Exercise prompt. Once you find the line that contains "pink cap: [215,419,285,464]", transcribe it and each line after it through the end of the listing, exactly as written.

═════ Provided material

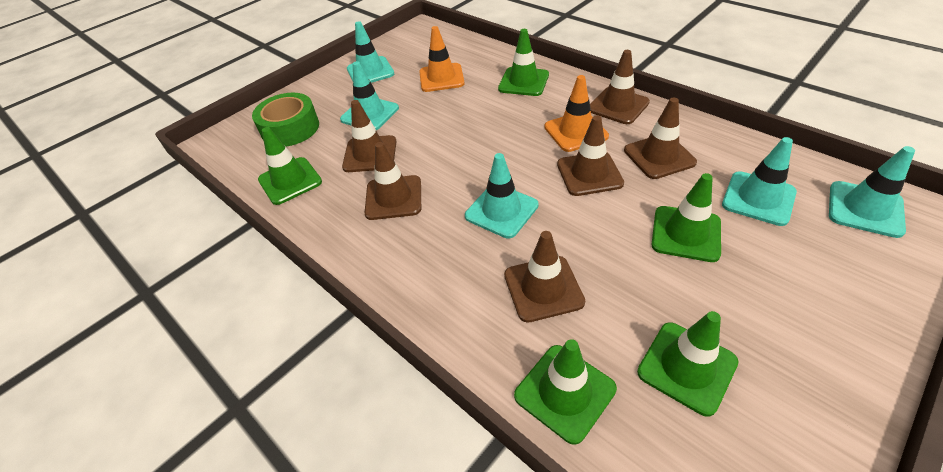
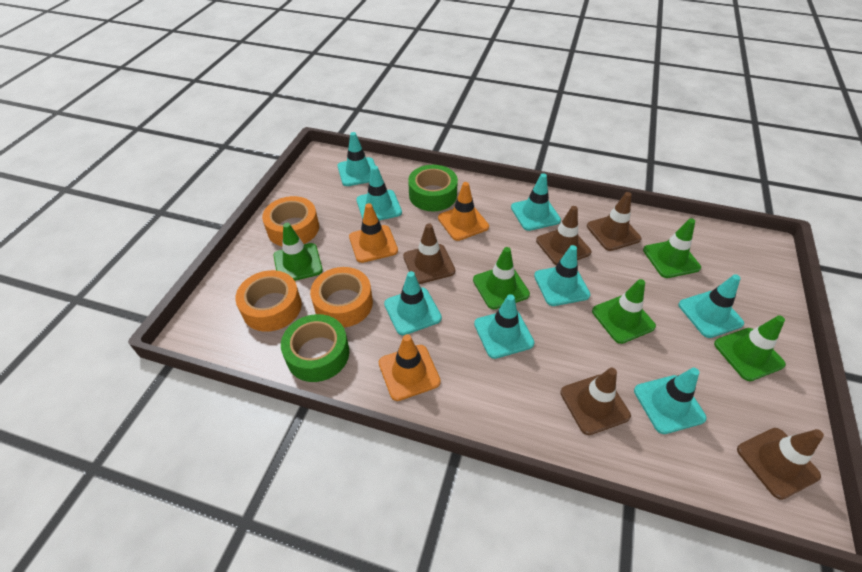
brown traffic cone: [342,100,397,172] [365,142,421,220] [504,231,585,322] [557,116,624,196] [590,50,650,124] [624,98,697,179] = 6 -> [403,223,455,284] [536,206,591,265] [560,368,631,435] [587,192,641,251] [737,428,824,500] = 5
green tape: [252,93,319,146] = 1 -> [281,314,349,382] [408,165,458,211] = 2
orange tape: none = 0 -> [235,270,302,332] [262,196,319,247] [310,267,373,327] = 3
orange traffic cone: [419,26,465,92] [544,75,609,152] = 2 -> [349,203,398,263] [379,334,441,401] [438,182,489,241] = 3
turquoise traffic cone: [340,61,399,130] [347,21,394,83] [465,153,539,238] [722,137,797,226] [829,146,915,238] = 5 -> [338,132,376,186] [356,166,402,221] [384,271,442,335] [474,294,535,359] [511,173,561,231] [534,245,591,306] [634,368,707,434] [678,274,744,338] = 8

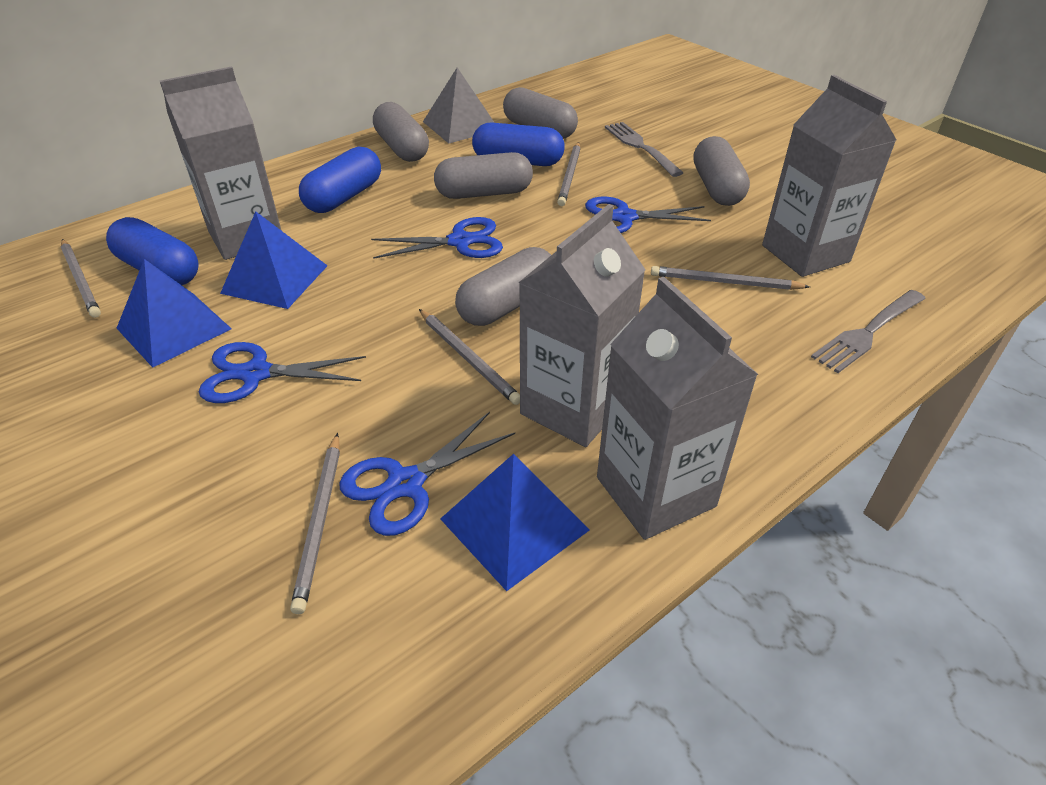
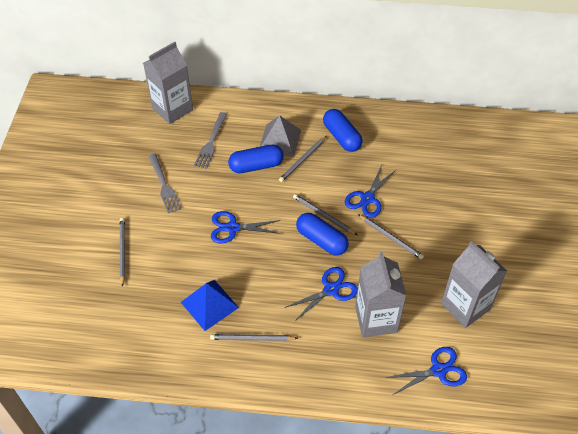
blue pyramid: [117,259,232,368] [220,211,328,309] [440,454,589,591] = 3 -> [181,280,239,331] = 1
grey capsule: [373,102,429,162] [434,152,533,199] [455,247,551,326] [503,87,578,139] [694,136,750,206] = 5 -> none = 0
grey carton: [160,66,282,260] [518,204,646,447] [597,277,759,540] [762,75,896,277] = 4 -> [143,42,193,124] [355,252,407,337] [441,241,507,328] = 3

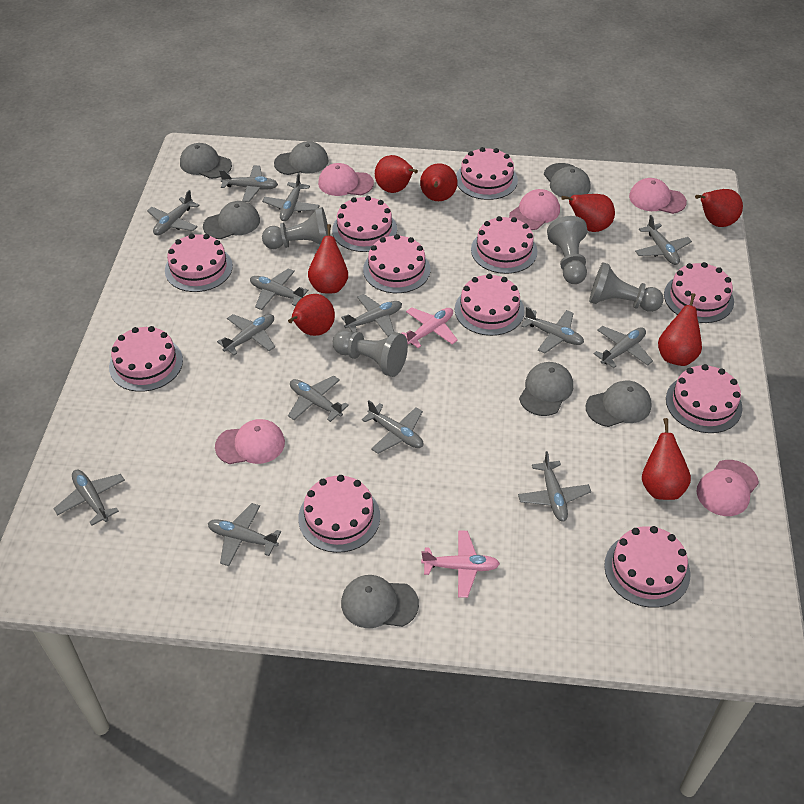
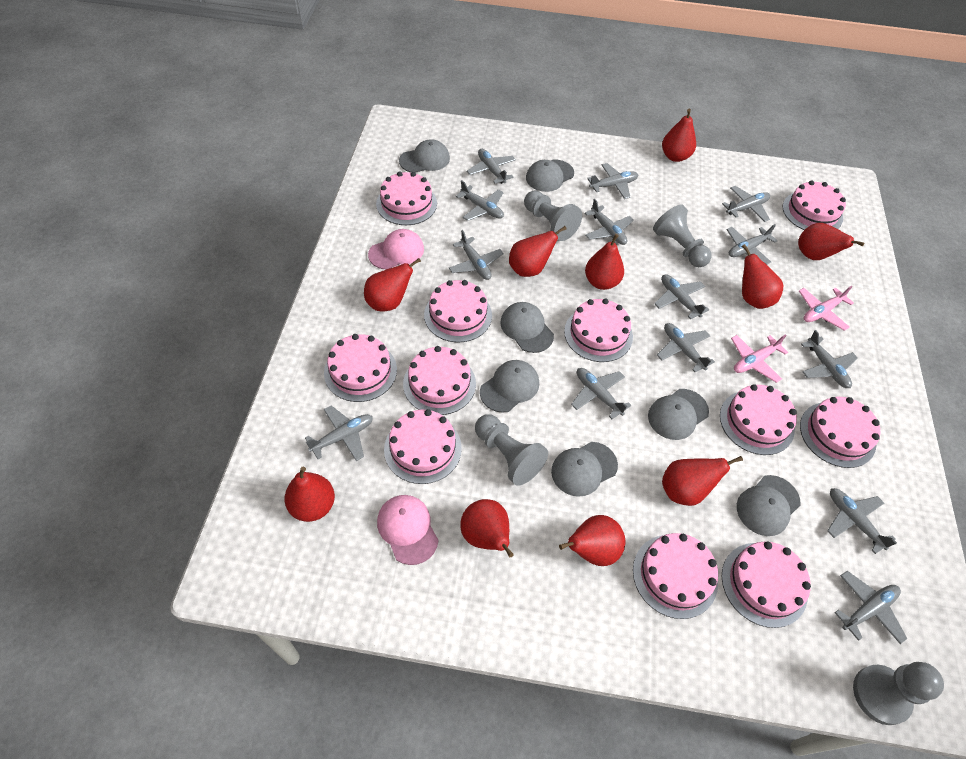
pink cap: [215,419,285,464] [318,163,374,196] [509,189,560,230] [629,178,687,214] [696,460,759,516] = 5 -> [368,229,424,269] [377,495,439,565] = 2
red pear: [288,294,335,336] [308,224,348,293] [375,155,418,193] [420,163,457,201] [561,194,615,232] [642,418,691,500] [658,293,702,366] [695,189,743,227] = 8 -> [284,467,335,522] [364,258,421,311] [460,499,514,557] [509,226,567,277] [559,515,625,566] [585,234,624,290] [662,109,696,162] [662,456,743,506] [742,244,783,309] [798,223,865,260] = 10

══════════

Output.
pink cap: [215,419,285,464] [318,163,374,196] [509,189,560,230] [629,178,687,214] [696,460,759,516] = 5 -> [368,229,424,269] [377,495,439,565] = 2
red pear: [288,294,335,336] [308,224,348,293] [375,155,418,193] [420,163,457,201] [561,194,615,232] [642,418,691,500] [658,293,702,366] [695,189,743,227] = 8 -> [284,467,335,522] [364,258,421,311] [460,499,514,557] [509,226,567,277] [559,515,625,566] [585,234,624,290] [662,109,696,162] [662,456,743,506] [742,244,783,309] [798,223,865,260] = 10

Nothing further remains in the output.